Go through the data below and repeat it exactly, skipping each picture.

Dataset items:
= = = = = = =
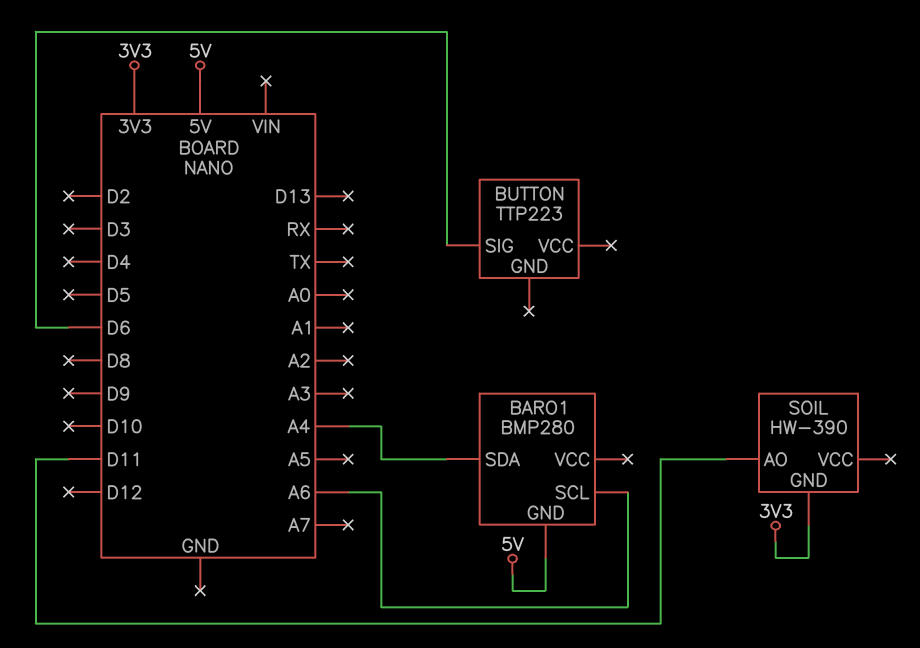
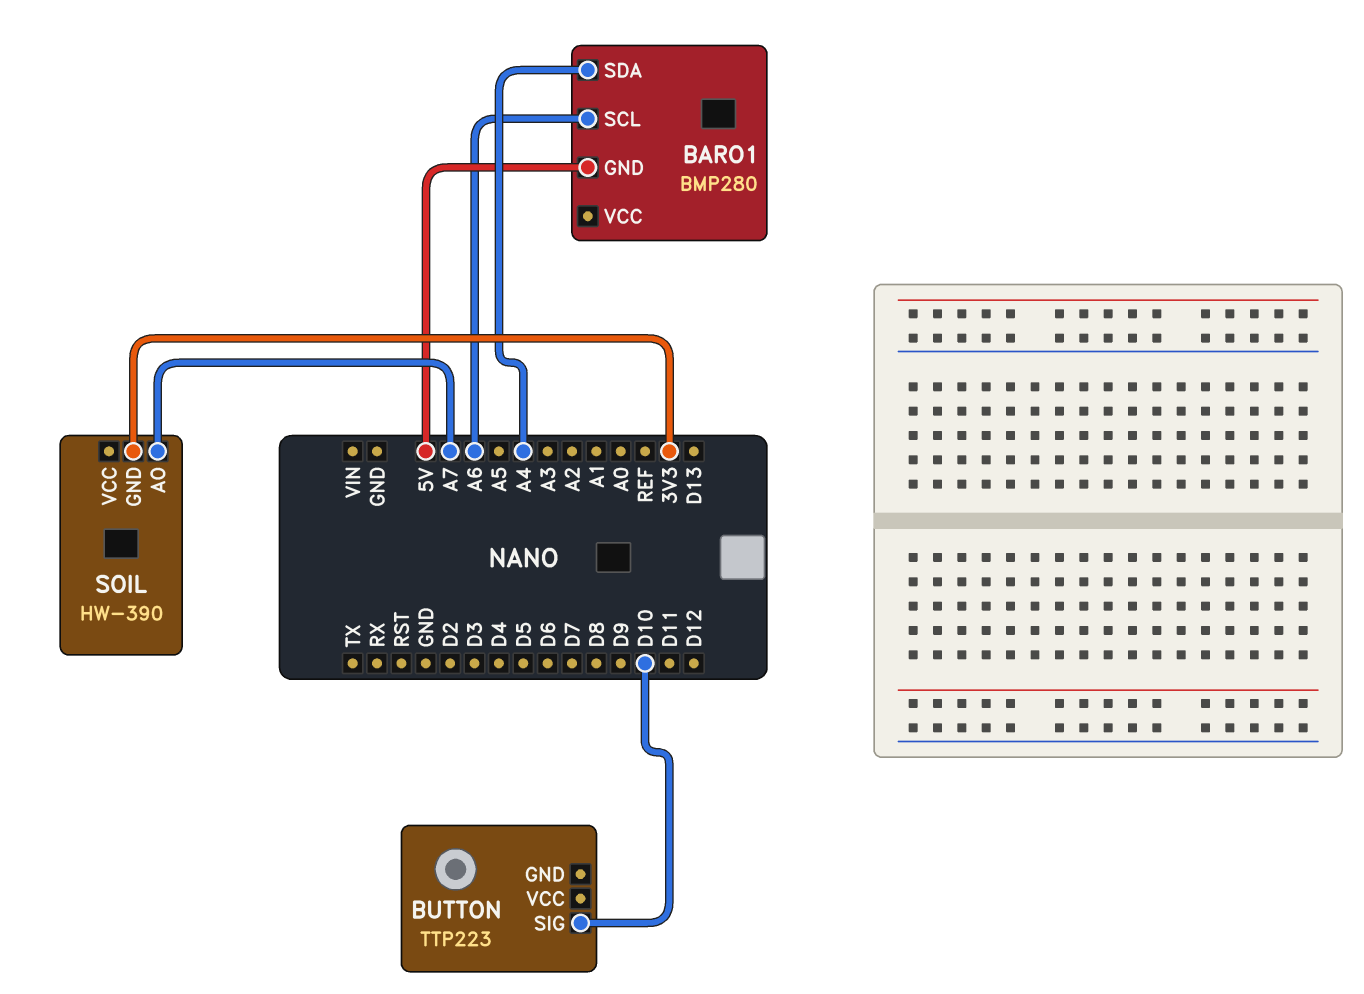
BUTTON pin SIG: D6 -> D10
SOIL pin AO: D11 -> A7

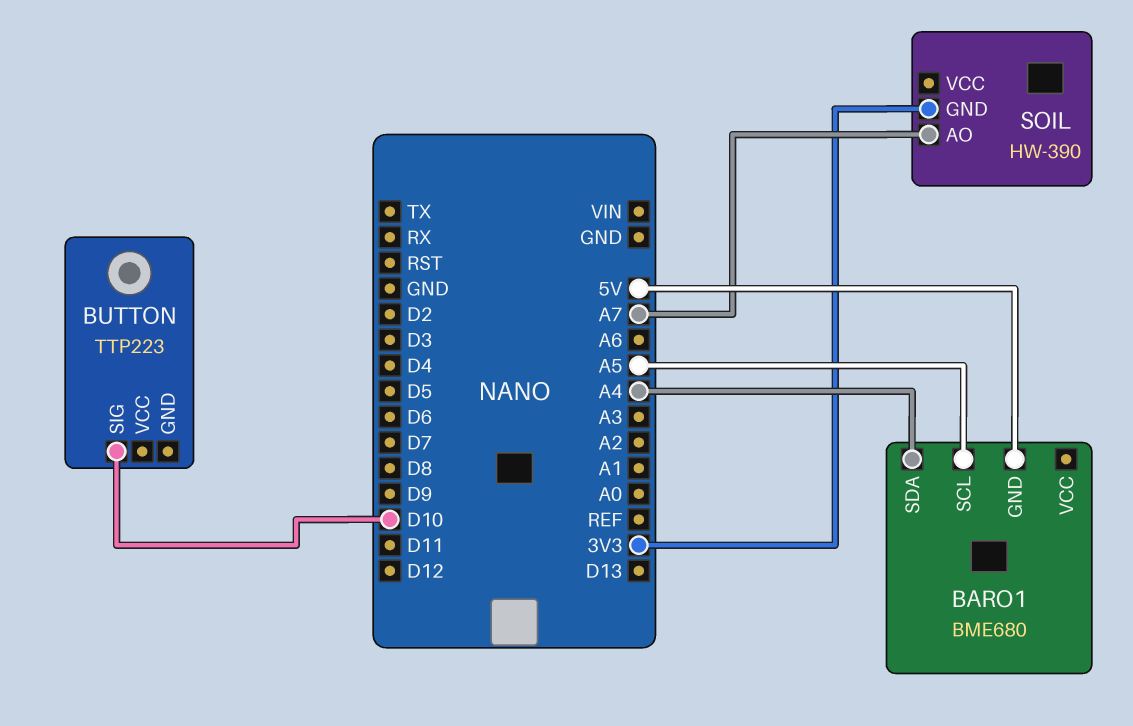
BARO1: BMP280 -> BME680
BARO1 pin SCL: A6 -> A5

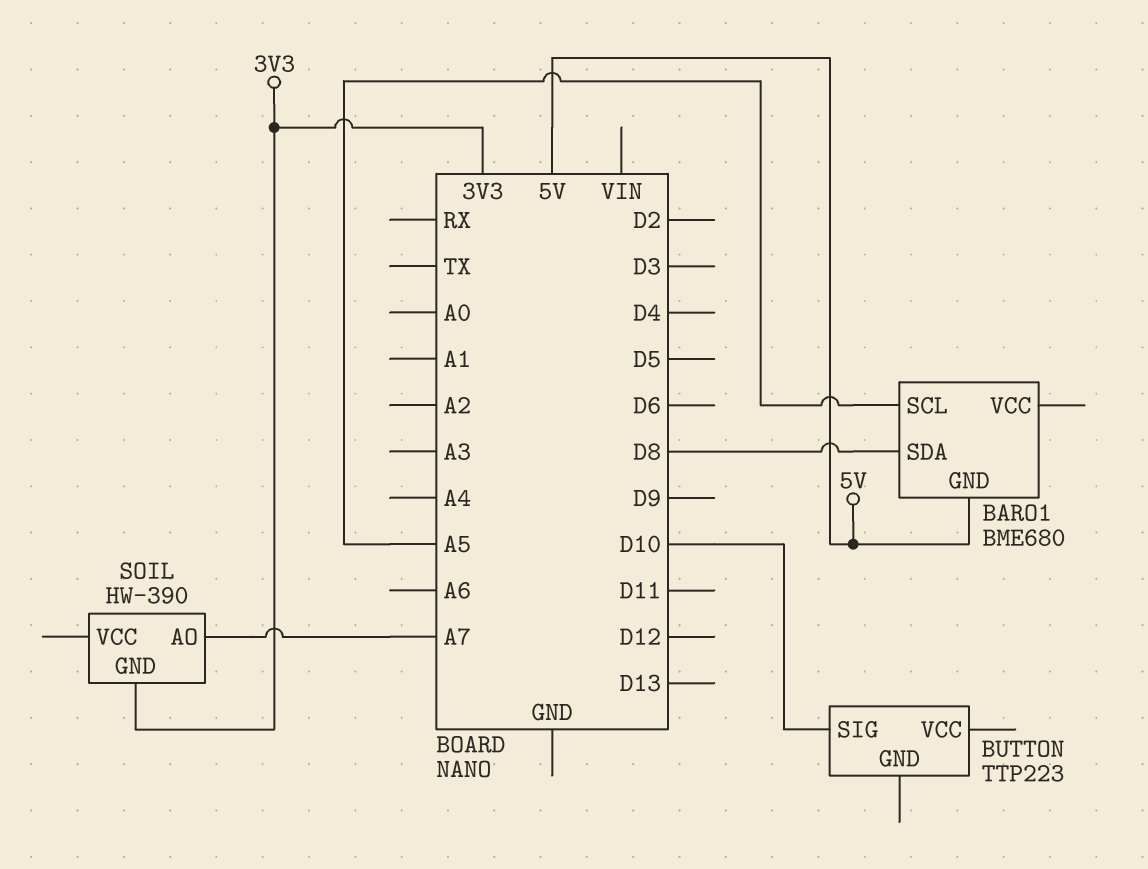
BARO1 pin SDA: A4 -> D8

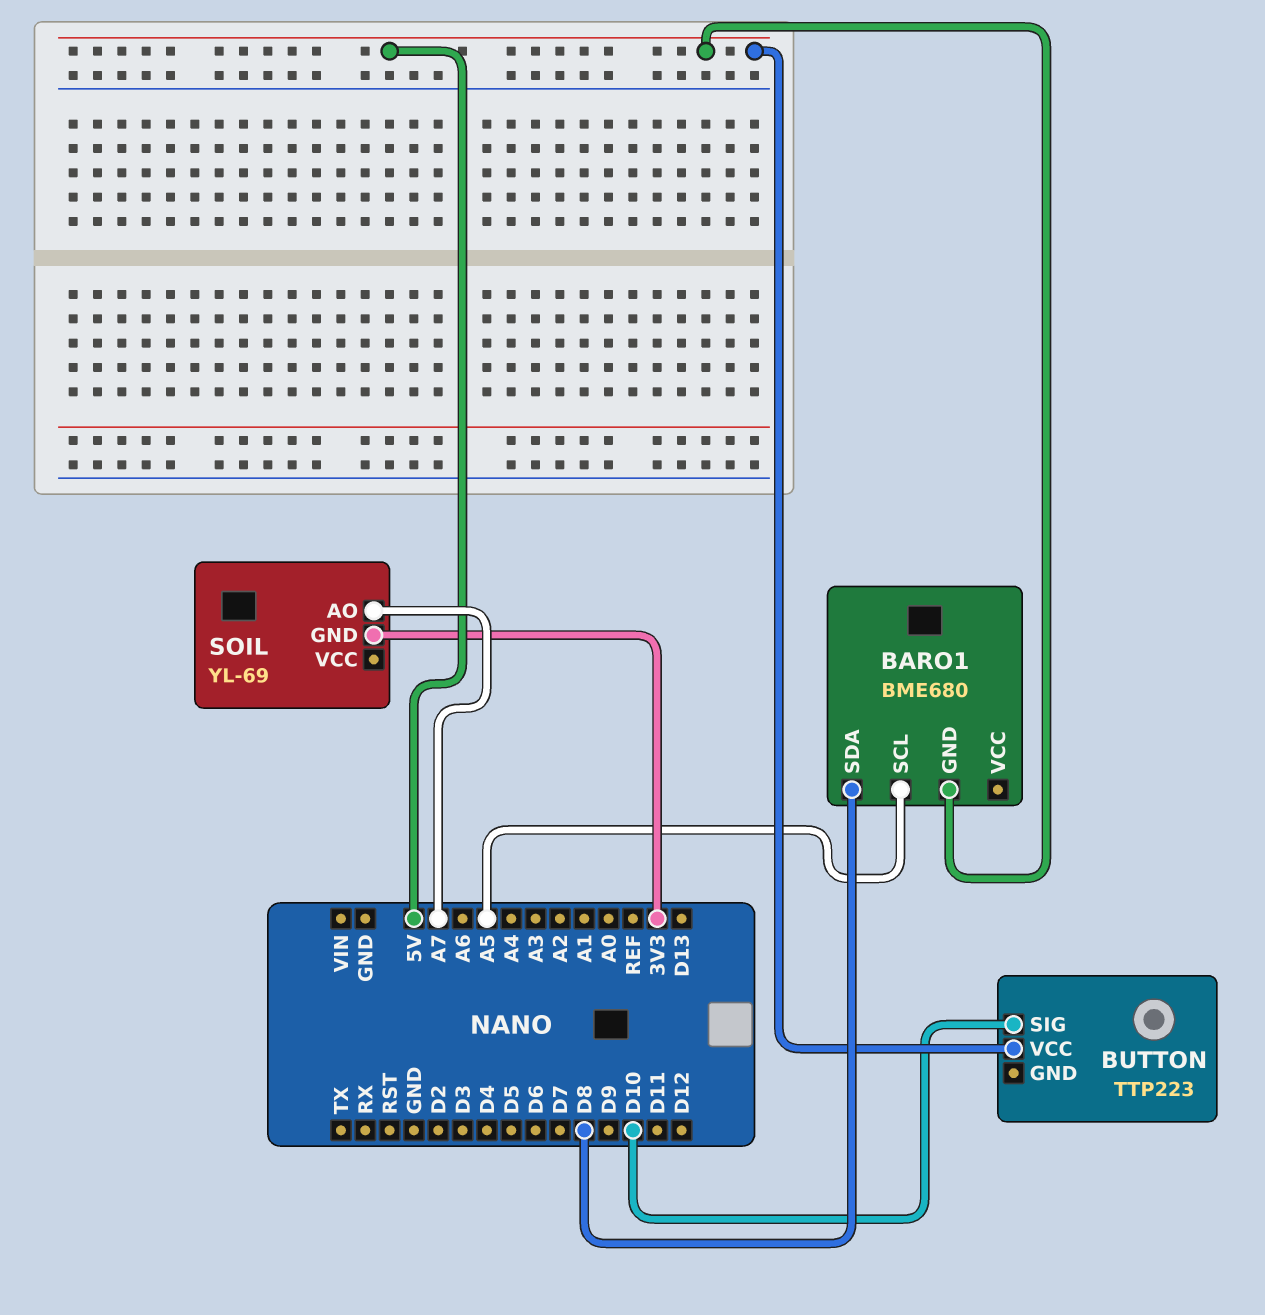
BUTTON pin VCC: none -> 5V
SOIL: HW-390 -> YL-69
= = = = = = =
-- Task output --
BUTTON pin SIG: D6 -> D10
SOIL pin AO: D11 -> A7

BARO1: BMP280 -> BME680
BARO1 pin SCL: A6 -> A5

BARO1 pin SDA: A4 -> D8

BUTTON pin VCC: none -> 5V
SOIL: HW-390 -> YL-69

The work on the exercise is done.